» **RECORDS FOR THIS EXERCISE**:
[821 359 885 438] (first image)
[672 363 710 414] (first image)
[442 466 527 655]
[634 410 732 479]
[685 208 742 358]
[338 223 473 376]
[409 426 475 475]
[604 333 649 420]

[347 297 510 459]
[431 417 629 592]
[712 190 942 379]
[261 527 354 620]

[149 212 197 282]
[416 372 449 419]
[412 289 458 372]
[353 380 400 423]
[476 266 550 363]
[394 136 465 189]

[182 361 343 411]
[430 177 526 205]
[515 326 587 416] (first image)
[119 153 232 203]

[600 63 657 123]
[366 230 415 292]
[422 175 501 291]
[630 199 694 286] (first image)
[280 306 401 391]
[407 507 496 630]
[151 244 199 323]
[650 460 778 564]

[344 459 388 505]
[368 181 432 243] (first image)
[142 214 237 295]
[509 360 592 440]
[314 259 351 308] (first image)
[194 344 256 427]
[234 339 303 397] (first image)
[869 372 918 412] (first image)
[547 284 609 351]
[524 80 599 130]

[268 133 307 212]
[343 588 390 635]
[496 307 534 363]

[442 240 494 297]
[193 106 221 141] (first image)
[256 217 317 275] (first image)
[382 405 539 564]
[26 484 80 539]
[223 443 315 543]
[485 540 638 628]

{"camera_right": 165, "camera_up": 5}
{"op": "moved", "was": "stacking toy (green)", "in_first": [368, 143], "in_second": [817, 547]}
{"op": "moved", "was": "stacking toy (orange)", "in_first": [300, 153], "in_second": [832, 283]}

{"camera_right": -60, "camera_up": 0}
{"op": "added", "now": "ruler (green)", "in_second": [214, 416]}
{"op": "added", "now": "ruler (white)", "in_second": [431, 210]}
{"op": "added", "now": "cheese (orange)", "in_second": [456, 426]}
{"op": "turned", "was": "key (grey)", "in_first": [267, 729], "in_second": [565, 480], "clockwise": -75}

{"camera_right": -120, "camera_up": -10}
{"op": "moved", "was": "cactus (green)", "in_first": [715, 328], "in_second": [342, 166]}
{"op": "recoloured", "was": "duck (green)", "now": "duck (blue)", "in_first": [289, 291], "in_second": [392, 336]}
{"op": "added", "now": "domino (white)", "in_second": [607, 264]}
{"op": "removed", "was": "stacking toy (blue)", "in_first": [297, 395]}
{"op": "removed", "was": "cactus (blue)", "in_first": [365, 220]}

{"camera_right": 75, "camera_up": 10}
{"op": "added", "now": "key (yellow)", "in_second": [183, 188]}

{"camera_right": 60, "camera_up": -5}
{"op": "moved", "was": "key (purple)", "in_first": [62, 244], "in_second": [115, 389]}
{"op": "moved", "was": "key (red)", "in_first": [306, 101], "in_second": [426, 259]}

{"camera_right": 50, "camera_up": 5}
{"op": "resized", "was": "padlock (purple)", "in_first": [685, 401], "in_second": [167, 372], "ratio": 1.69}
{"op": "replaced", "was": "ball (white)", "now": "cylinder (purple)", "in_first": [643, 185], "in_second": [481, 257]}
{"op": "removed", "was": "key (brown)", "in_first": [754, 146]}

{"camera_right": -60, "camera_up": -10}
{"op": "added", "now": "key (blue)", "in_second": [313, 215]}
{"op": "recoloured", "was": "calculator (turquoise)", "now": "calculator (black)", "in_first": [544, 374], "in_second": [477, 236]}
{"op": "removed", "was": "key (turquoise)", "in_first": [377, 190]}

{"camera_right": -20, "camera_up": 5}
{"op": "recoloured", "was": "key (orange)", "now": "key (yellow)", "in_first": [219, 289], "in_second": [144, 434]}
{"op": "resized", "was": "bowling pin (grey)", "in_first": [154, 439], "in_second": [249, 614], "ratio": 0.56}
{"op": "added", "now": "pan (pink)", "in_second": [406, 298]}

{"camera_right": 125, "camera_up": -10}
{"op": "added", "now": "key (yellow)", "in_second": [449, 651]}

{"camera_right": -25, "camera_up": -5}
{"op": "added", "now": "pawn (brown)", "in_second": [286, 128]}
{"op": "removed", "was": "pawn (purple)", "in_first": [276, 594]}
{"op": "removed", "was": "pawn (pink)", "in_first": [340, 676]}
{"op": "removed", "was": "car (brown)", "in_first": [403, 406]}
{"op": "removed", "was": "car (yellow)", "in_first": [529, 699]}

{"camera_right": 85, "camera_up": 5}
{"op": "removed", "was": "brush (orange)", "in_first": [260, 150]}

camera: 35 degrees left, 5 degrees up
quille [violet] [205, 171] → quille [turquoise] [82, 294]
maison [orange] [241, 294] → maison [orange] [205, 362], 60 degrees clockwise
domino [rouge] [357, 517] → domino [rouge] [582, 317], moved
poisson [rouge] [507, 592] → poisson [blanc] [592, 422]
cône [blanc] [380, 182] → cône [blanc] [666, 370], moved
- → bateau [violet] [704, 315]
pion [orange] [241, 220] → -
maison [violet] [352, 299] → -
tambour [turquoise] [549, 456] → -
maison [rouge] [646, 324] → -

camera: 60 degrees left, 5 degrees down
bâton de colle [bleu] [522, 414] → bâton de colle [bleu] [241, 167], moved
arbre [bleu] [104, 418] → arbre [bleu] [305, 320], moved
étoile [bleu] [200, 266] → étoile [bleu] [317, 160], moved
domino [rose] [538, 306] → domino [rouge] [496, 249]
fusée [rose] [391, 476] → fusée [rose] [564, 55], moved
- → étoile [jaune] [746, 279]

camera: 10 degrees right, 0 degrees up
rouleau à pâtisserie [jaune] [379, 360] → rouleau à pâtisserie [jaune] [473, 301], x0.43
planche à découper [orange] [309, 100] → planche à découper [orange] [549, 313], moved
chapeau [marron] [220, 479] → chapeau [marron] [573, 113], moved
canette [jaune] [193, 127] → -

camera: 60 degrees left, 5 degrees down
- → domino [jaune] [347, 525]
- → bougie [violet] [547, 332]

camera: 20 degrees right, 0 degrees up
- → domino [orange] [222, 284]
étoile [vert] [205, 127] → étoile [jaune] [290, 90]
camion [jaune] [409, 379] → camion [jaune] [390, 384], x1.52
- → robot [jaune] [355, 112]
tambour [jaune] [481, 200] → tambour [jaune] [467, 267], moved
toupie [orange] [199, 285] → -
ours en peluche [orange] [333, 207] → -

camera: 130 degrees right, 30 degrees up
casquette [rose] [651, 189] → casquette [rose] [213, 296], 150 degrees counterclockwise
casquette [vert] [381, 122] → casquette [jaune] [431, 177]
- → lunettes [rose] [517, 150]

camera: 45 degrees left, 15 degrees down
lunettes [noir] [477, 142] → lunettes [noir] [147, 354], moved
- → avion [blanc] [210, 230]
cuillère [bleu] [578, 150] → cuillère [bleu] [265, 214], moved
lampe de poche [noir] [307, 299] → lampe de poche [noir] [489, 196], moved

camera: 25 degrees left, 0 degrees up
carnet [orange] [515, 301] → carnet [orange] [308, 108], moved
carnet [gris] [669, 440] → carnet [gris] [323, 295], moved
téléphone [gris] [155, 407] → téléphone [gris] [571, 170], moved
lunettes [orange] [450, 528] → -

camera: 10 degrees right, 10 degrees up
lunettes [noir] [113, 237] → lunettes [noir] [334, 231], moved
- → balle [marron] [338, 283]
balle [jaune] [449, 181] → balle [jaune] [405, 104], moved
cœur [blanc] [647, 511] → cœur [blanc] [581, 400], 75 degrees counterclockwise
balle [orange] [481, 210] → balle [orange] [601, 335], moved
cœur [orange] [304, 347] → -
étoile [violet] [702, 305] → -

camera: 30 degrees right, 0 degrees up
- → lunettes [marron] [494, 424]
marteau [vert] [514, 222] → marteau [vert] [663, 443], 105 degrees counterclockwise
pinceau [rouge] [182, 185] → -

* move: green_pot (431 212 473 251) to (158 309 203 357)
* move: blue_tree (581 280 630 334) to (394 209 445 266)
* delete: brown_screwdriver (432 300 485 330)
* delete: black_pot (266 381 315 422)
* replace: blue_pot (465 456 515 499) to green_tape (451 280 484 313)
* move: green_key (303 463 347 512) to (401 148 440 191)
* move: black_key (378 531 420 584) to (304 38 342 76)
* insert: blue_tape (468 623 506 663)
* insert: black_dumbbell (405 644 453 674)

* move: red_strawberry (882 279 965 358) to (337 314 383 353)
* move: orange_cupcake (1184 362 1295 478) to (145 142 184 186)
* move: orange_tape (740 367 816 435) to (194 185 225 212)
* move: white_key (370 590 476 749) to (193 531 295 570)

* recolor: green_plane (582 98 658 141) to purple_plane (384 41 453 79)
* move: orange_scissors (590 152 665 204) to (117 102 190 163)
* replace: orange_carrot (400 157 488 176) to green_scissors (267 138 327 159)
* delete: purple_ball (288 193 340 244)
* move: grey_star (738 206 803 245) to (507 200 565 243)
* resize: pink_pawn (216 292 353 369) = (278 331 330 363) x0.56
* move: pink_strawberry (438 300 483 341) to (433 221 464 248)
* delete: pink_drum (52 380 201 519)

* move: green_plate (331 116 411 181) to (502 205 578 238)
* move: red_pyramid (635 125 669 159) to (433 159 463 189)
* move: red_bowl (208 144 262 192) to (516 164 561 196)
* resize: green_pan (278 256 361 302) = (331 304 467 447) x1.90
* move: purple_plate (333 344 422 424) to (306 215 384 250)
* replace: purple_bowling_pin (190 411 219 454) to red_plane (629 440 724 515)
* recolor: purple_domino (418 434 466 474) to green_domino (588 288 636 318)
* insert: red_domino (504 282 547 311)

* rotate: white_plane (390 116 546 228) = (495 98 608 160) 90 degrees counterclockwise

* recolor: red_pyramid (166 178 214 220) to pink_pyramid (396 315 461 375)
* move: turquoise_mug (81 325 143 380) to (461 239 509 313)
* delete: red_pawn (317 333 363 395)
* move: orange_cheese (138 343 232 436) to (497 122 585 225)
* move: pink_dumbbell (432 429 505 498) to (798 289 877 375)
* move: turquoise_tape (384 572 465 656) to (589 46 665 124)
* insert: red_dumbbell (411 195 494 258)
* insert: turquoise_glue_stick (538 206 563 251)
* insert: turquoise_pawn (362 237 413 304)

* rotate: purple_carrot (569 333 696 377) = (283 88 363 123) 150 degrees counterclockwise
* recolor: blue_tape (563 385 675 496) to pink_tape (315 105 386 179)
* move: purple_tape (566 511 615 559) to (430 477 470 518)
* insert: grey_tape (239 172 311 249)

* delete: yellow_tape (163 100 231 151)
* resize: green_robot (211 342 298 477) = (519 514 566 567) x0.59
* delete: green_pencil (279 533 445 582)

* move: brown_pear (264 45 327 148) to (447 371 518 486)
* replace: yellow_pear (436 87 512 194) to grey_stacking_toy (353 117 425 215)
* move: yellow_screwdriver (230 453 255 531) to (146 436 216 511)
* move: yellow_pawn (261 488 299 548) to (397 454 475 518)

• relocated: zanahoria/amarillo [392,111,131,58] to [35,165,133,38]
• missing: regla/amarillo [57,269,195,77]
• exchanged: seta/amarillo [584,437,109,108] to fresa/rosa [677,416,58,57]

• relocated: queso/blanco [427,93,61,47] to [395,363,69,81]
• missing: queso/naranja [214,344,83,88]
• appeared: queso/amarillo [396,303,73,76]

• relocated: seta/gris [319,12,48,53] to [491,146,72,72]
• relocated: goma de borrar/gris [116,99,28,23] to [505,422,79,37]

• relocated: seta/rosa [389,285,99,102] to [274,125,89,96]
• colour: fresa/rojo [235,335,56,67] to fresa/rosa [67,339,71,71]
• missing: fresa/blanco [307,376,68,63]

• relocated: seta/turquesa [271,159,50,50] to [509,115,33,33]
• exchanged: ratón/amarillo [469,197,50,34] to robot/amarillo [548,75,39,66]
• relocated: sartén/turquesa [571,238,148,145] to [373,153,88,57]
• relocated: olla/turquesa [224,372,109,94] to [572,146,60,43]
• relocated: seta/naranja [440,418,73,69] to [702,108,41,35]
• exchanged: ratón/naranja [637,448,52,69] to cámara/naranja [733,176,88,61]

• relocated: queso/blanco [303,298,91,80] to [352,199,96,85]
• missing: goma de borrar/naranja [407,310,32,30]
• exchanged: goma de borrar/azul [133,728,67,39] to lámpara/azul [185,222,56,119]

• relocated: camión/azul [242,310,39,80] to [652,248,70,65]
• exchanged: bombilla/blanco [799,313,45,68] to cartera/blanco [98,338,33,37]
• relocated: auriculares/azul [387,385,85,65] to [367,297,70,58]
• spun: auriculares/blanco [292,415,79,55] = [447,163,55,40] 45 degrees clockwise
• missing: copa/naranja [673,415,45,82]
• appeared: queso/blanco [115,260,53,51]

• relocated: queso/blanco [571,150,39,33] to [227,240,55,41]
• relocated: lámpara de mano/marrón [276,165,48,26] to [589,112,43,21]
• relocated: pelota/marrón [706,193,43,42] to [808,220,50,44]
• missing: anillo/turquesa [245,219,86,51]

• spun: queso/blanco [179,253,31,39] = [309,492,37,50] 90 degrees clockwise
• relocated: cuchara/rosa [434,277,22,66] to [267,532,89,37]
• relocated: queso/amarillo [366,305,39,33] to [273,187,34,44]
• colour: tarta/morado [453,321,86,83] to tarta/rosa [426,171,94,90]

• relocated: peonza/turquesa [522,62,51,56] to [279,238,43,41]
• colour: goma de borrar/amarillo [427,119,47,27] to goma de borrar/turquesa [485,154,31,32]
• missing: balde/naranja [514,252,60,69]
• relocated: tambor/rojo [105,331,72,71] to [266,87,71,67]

» **THE TASK**: Can you repeat, word for word, every line above from the one containing "quille [violet] [205, 171]" down to the one containing "tambour [turquoise] [549, 456]", including both?

» **RESULT**:
quille [violet] [205, 171] → quille [turquoise] [82, 294]
maison [orange] [241, 294] → maison [orange] [205, 362], 60 degrees clockwise
domino [rouge] [357, 517] → domino [rouge] [582, 317], moved
poisson [rouge] [507, 592] → poisson [blanc] [592, 422]
cône [blanc] [380, 182] → cône [blanc] [666, 370], moved
- → bateau [violet] [704, 315]
pion [orange] [241, 220] → -
maison [violet] [352, 299] → -
tambour [turquoise] [549, 456] → -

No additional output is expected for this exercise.